╭─ Provided data

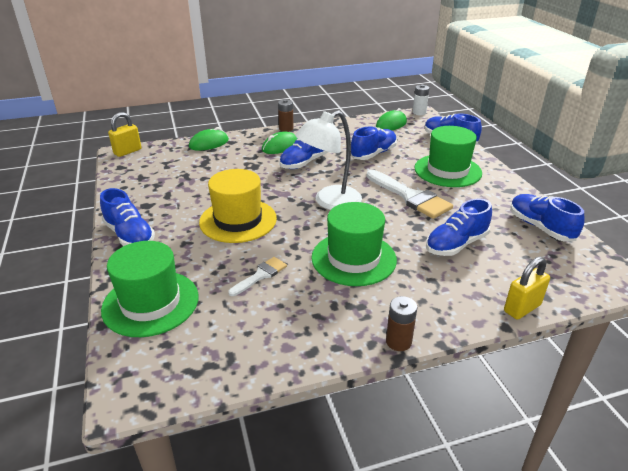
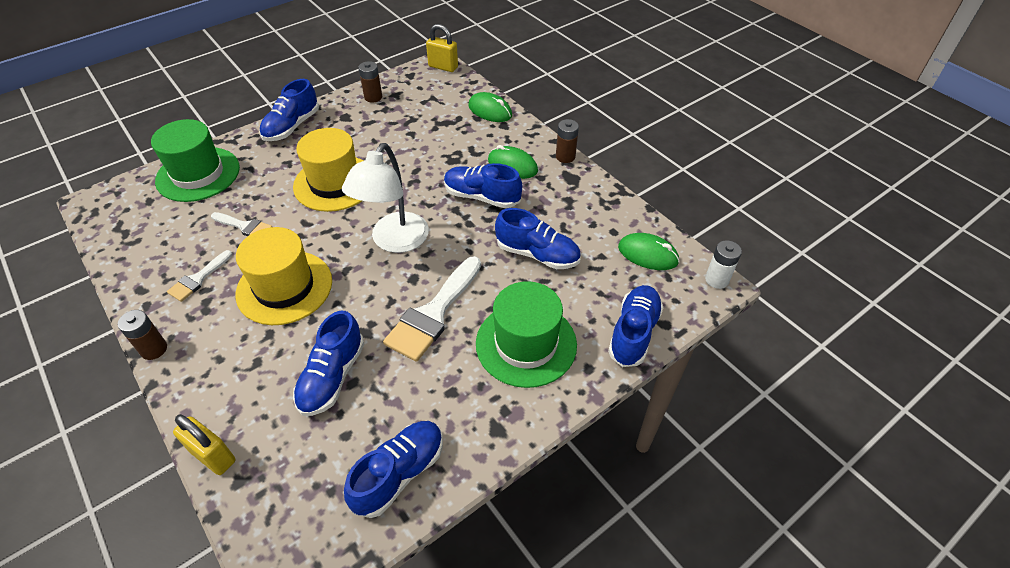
camera: 70 degrees right, 15 degrees up
(133, 188) = (373, 97): none -> brown battery
(317, 309) = (198, 279): none -> white brush
(329, 202) = (394, 241): white lamp -> white lamp turned 105 degrees counterclockwise
(353, 258) = (284, 287): green hat -> yellow hat
(456, 244) = (332, 377): blue shoe -> blue shoe turned 105 degrees counterclockwise

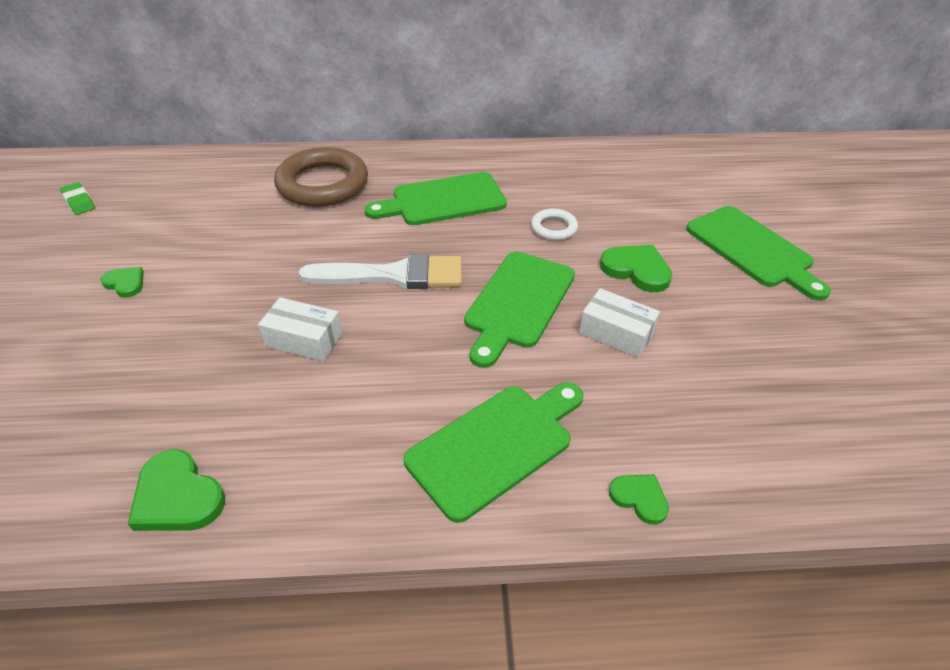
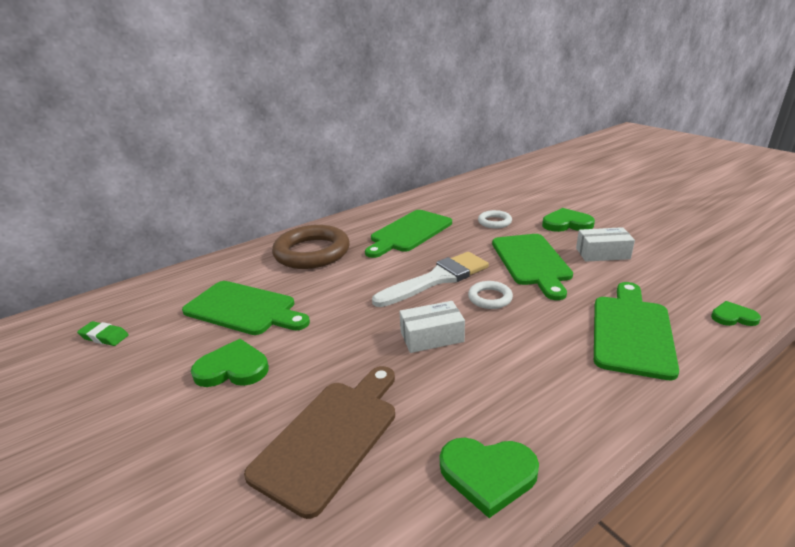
camera: 30 degrees left, 15 degrees down
(116, 389) = (330, 437): none -> brown cutting board
(125, 283) = (233, 368): green heart -> green heart, size x1.64
(412, 325) = (490, 298): none -> white ring
(752, 249) = (604, 196): green cutting board -> green cutting board (244, 309)

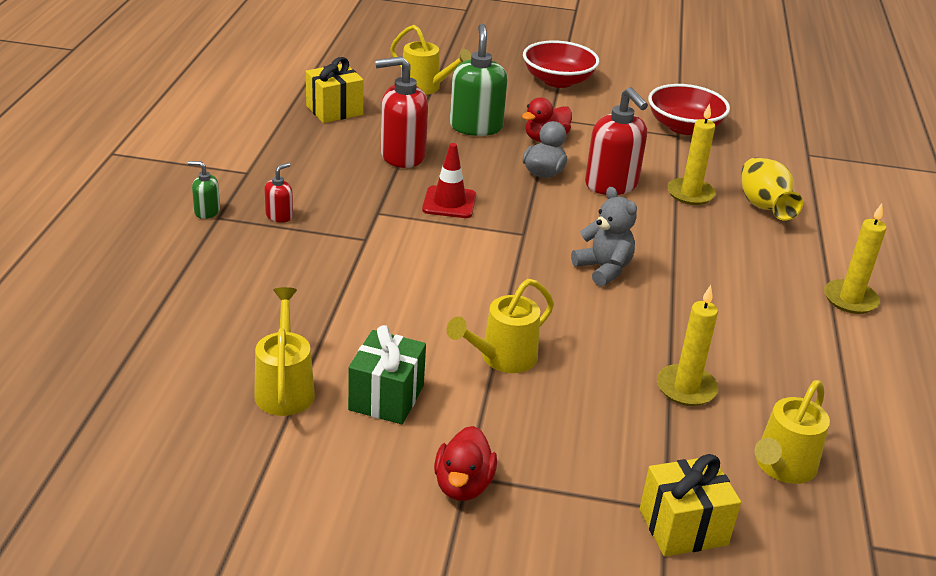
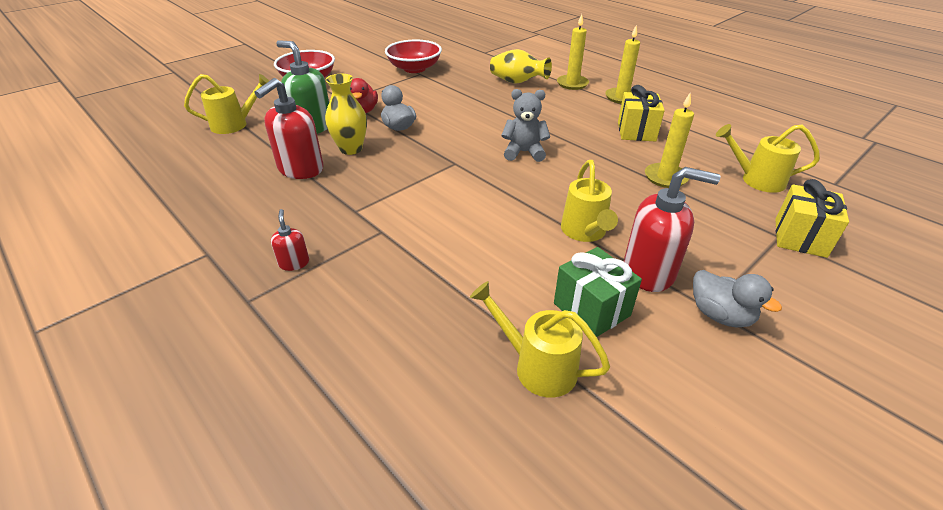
camera: 50 degrees left, 5 degrees up
(207, 211) = (229, 305): green soap dispenser -> none
(334, 110) = (195, 172): yellow gift -> yellow gift (636, 131)
(449, 202) = (384, 175): red traffic cone -> none
(463, 485) = (720, 315): red duck -> grey duck
(468, 165) = (351, 149): none -> yellow vase
(611, 185) = (441, 112): red soap dispenser -> red soap dispenser (649, 272)
(690, 194) = (480, 95): yellow candle -> yellow candle (572, 84)
(781, 467) = (756, 180): yellow watering can -> yellow watering can turned 120 degrees clockwise

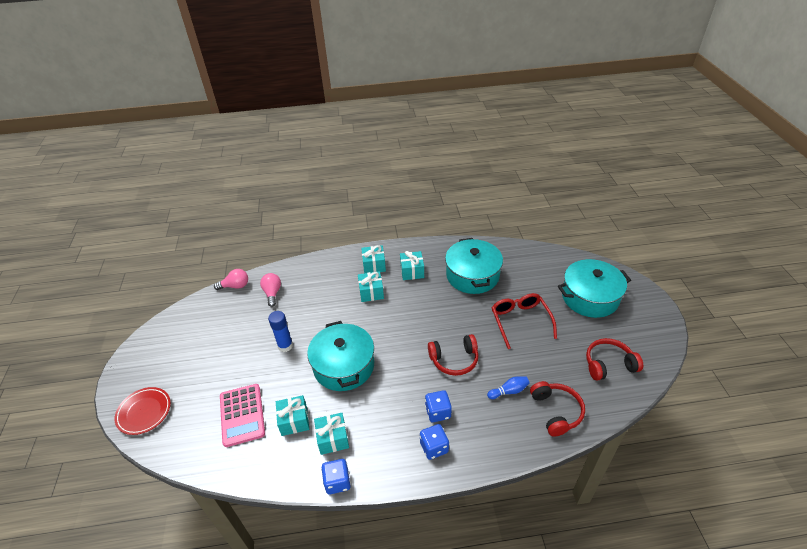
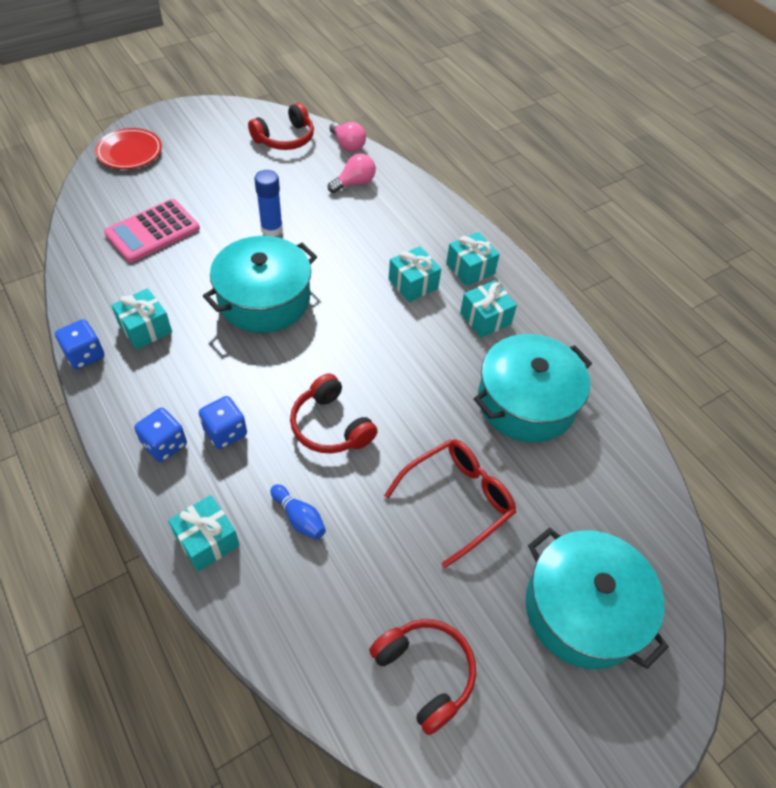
camera: 60 degrees right, 10 degrees up
(294, 421) = (160, 281): turquoise gift -> turquoise gift (207, 540)
(556, 411) = (284, 599): red headphones -> red headphones (285, 138)

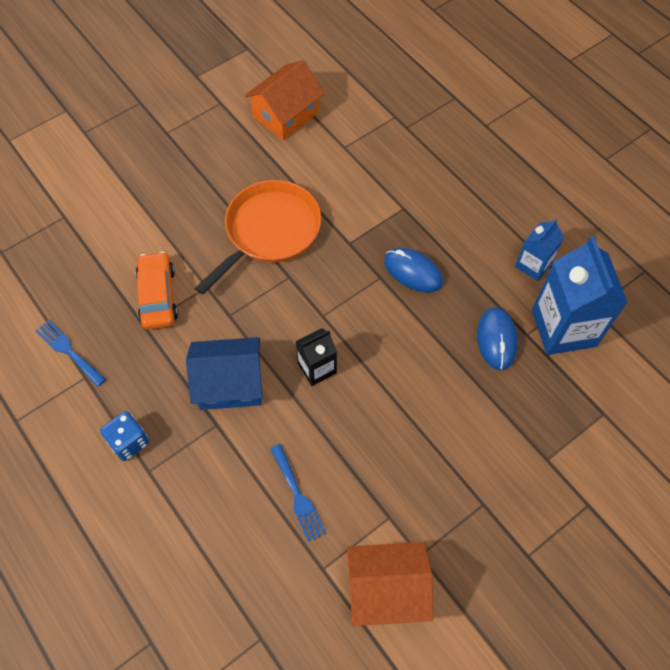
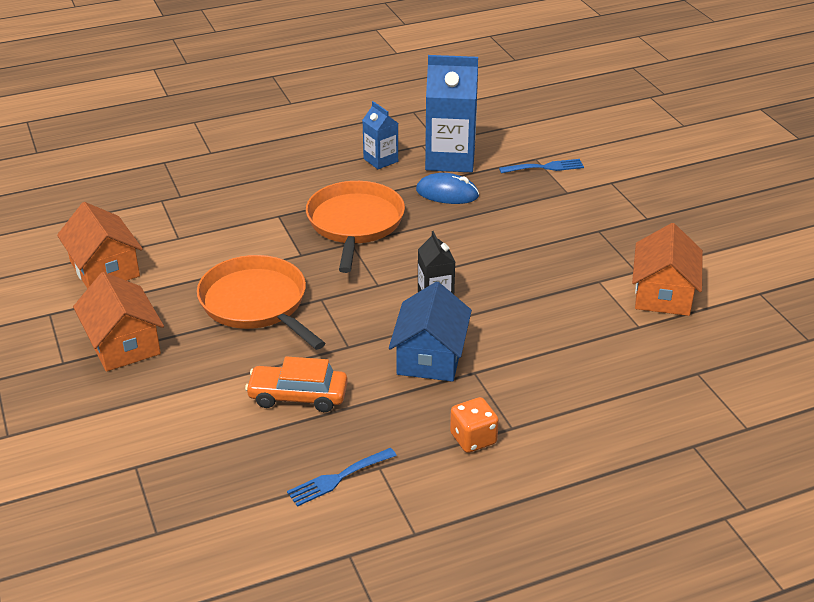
camera: 75 degrees left, 25 degrees down
(129, 442) = (473, 439): blue dice -> orange dice
(195, 161) = (123, 344): none -> orange house
(298, 496) = (565, 330): blue fork -> blue fork (545, 167)
(413, 272) = (355, 223): blue mouse -> orange pan

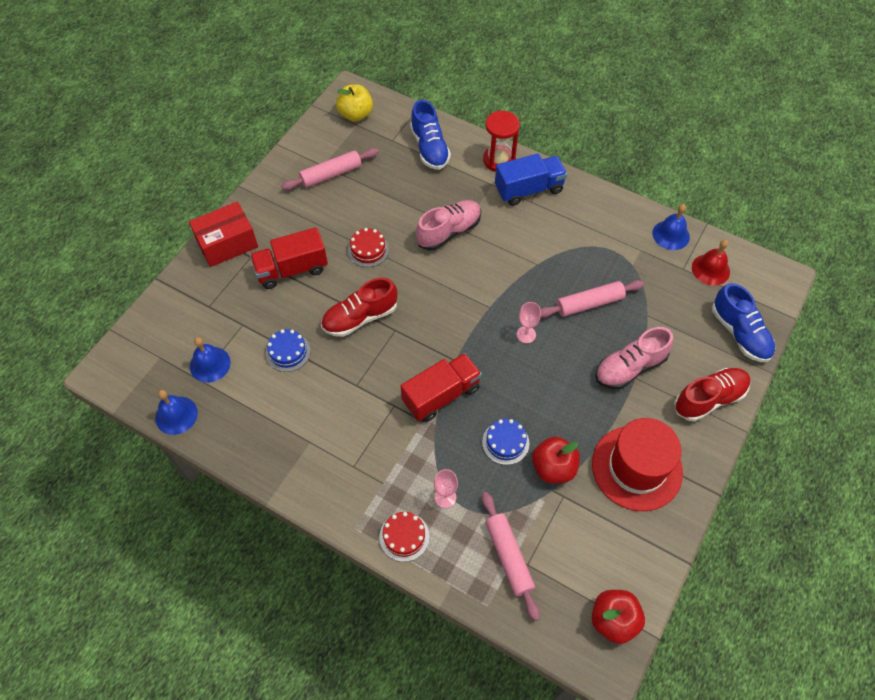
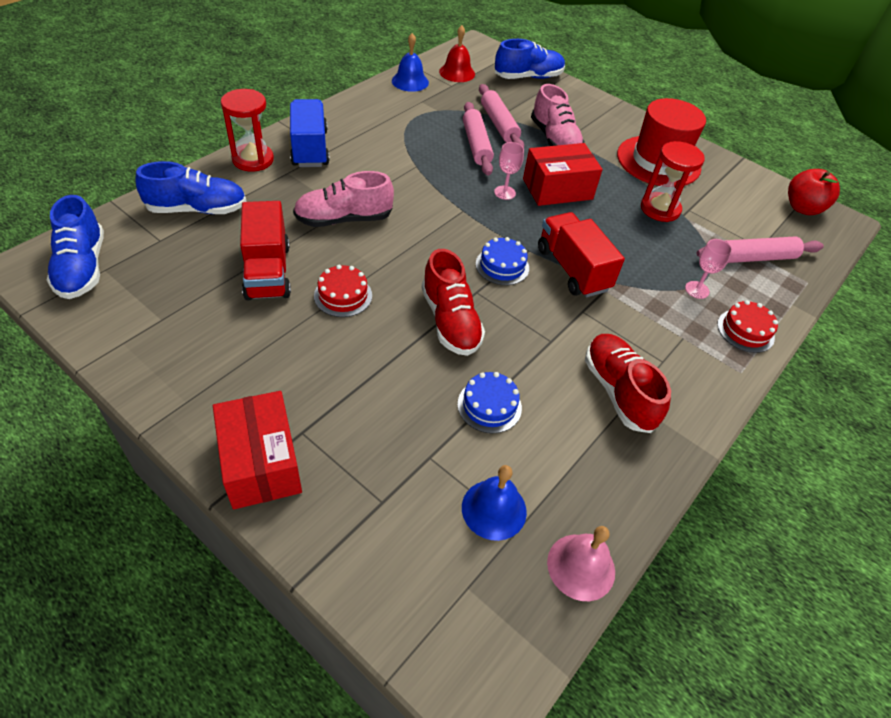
camera: 85 degrees left, 10 degrees down
(176, 415) = (581, 566): blue bell -> pink bell
(292, 269) = (346, 383): red truck -> red truck (268, 271)
(331, 174) = (186, 312): pink rolling pin -> pink rolling pin (499, 124)
(355, 114) = (82, 268): yellow apple -> blue shoe
(449, 231) = (344, 219): pink shoe -> pink shoe turned 75 degrees counterclockwise
(505, 442) = (632, 234): blue cake -> blue cake (502, 266)
(549, 376) = (557, 189): none -> red box
(553, 468) = (660, 209): red apple -> red hourglass
(709, 399) = (591, 108): red shoe -> red shoe (618, 391)

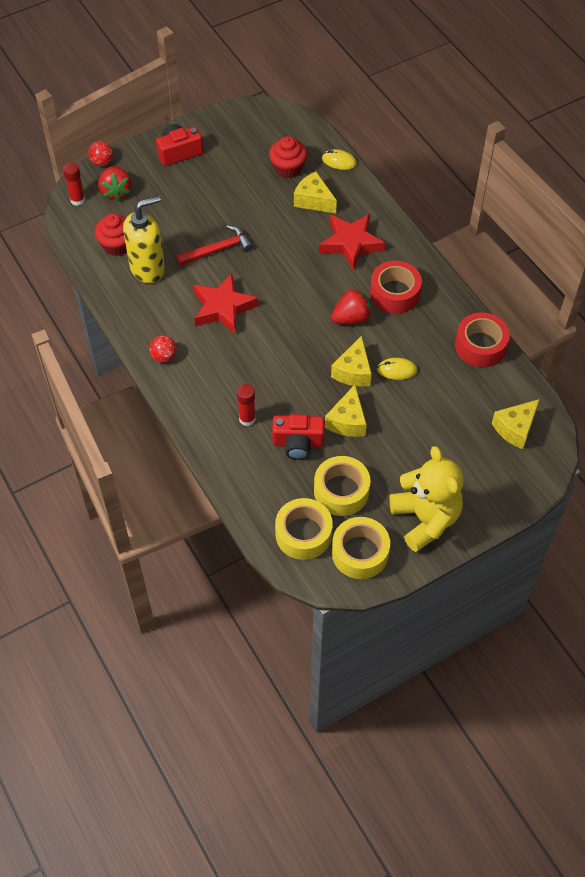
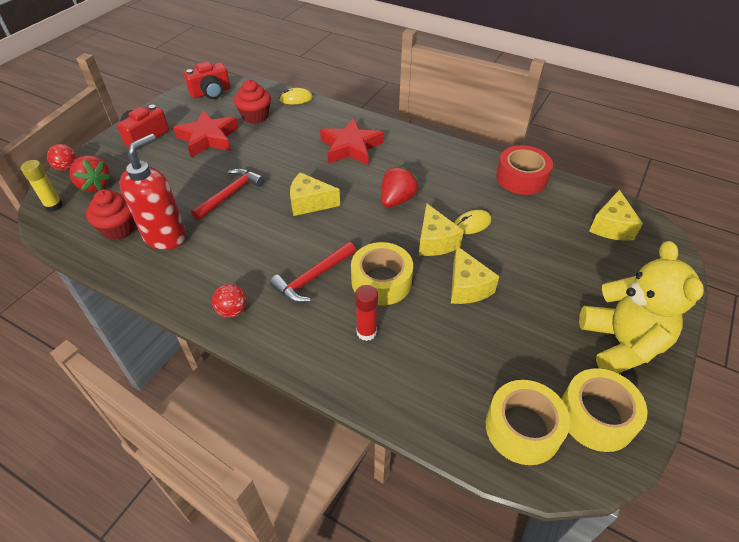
camera: 30 degrees left, 10 degrees down
(77, 200) = (54, 206): red glue stick -> yellow glue stick
(148, 268) = (165, 236): yellow soap dispenser -> red soap dispenser
(223, 308) = (267, 239): red star -> red star (208, 138)
(236, 358) = (313, 278): none -> red hammer
(298, 443) = (437, 331): red camera -> red camera (211, 92)
(313, 200) = (294, 130): yellow cheese -> yellow cheese (310, 203)
(341, 491) = (520, 358): yellow tape -> yellow tape (381, 281)
(394, 293) = (418, 168): red tape -> none
(425, 519) = (621, 344): yellow teddy bear -> yellow teddy bear turned 45 degrees clockwise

╰─

*How to complete this task*
Only the lines starting at the one that includes "(125, 283) = (233, 368): green" and ending at the one that includes "(781, 467) = (756, 180): yellow" should be retyped, exactly, from the records above; no pictures.

*Result for this task*
(125, 283) = (233, 368): green heart -> green heart, size x1.64
(412, 325) = (490, 298): none -> white ring
(752, 249) = (604, 196): green cutting board -> green cutting board (244, 309)

camera: 50 degrees left, 5 degrees up
(207, 211) = (229, 305): green soap dispenser -> none
(334, 110) = (195, 172): yellow gift -> yellow gift (636, 131)
(449, 202) = (384, 175): red traffic cone -> none
(463, 485) = (720, 315): red duck -> grey duck
(468, 165) = (351, 149): none -> yellow vase
(611, 185) = (441, 112): red soap dispenser -> red soap dispenser (649, 272)
(690, 194) = (480, 95): yellow candle -> yellow candle (572, 84)
(781, 467) = (756, 180): yellow watering can -> yellow watering can turned 120 degrees clockwise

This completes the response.